### Your objective:
Skip the pictures. Transcribe exactly the lines from the line containing "orange cross: (88, 84) -> (78, 107), moved" to the end of the listing.
═══ Excerpted data
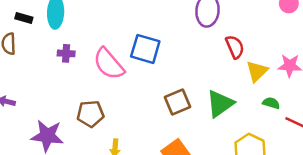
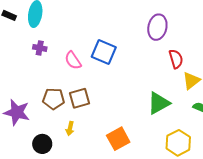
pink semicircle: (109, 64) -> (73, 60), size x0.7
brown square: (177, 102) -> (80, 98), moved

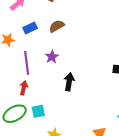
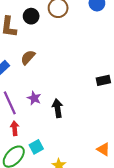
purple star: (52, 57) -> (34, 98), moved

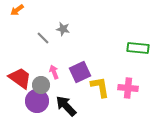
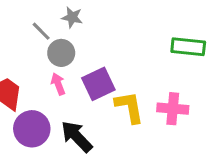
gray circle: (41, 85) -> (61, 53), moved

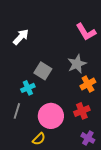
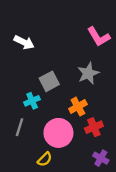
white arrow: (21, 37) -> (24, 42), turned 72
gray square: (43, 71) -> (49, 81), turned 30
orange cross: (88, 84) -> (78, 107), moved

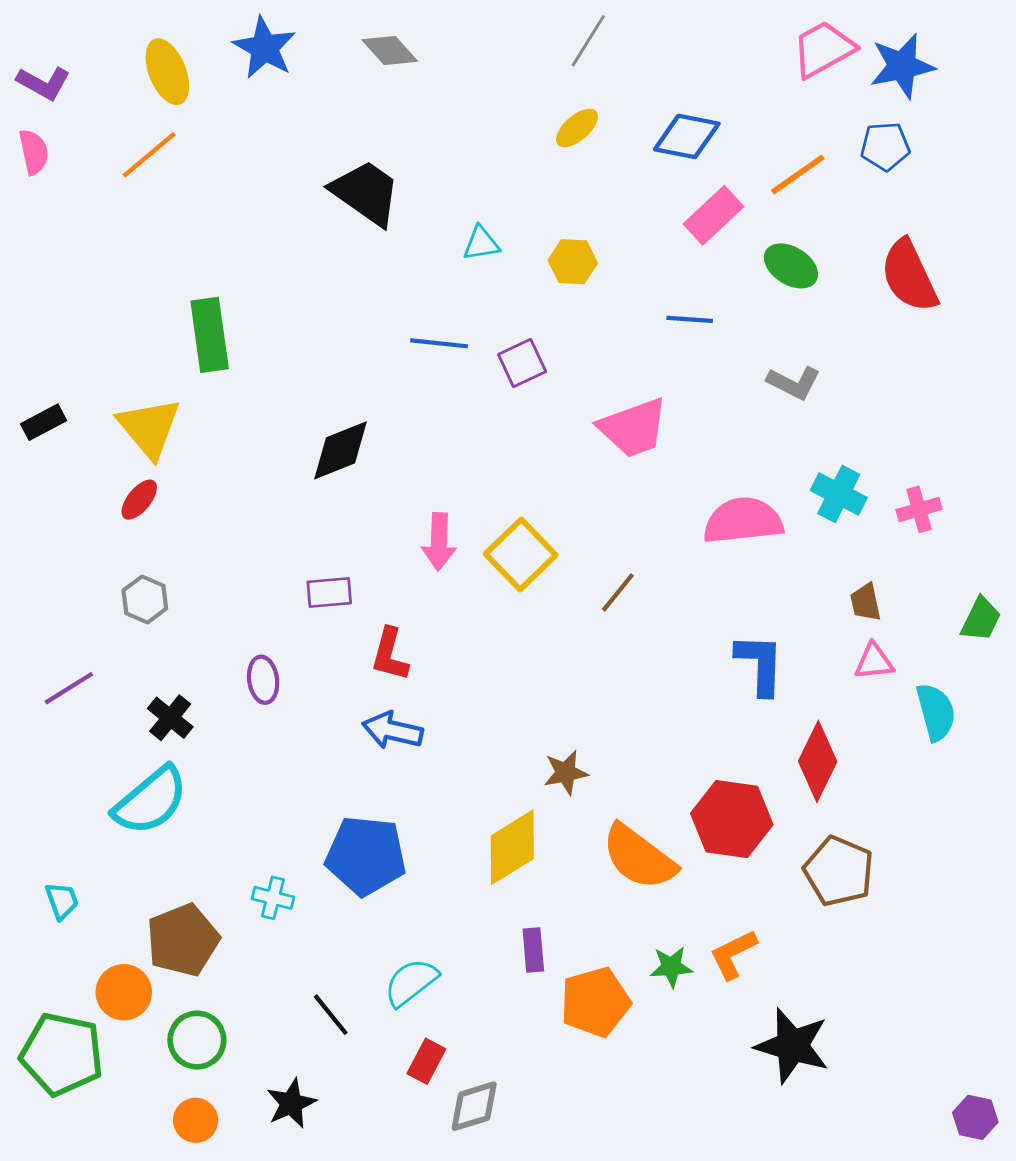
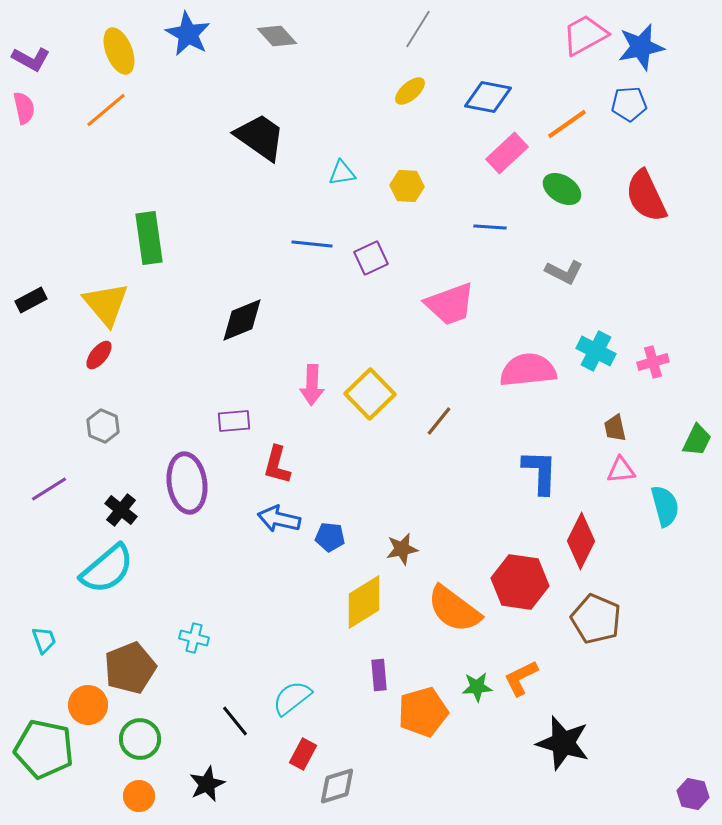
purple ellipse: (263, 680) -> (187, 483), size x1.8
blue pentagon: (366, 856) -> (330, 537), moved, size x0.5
══════
### Answer for this exercise:
orange cross: (88, 84) -> (78, 107), moved

purple ellipse: (263, 680) -> (187, 483), size x1.8
blue pentagon: (366, 856) -> (330, 537), moved, size x0.5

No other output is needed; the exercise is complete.